» **What you should do**:
First find the line with "camera: 90 degrees right, 10 degrees down" in the entries below, then set down exactly every line through the line with "(521, 535) = (110, 509): brown banana -> none", that line included.

Input section start

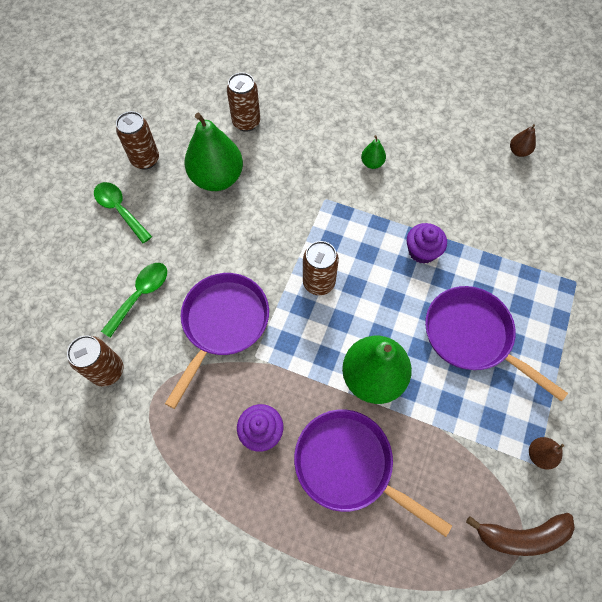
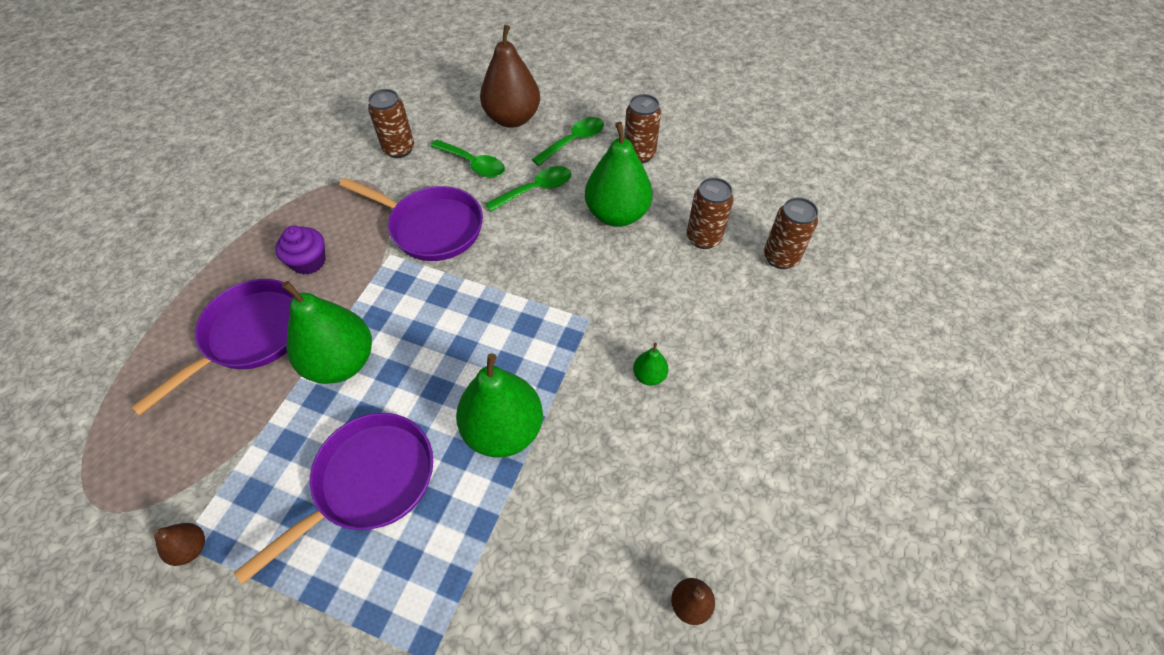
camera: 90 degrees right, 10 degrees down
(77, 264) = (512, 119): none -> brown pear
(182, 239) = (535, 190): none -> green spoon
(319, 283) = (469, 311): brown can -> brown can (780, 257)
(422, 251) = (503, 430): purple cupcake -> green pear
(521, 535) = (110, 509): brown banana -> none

Input section end
Input section start

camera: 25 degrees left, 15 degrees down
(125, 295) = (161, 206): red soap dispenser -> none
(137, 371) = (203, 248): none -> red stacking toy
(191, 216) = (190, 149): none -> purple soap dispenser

Input section end

» **Answer box**:
camera: 90 degrees right, 10 degrees down
(77, 264) = (512, 119): none -> brown pear
(182, 239) = (535, 190): none -> green spoon
(319, 283) = (469, 311): brown can -> brown can (780, 257)
(422, 251) = (503, 430): purple cupcake -> green pear
(521, 535) = (110, 509): brown banana -> none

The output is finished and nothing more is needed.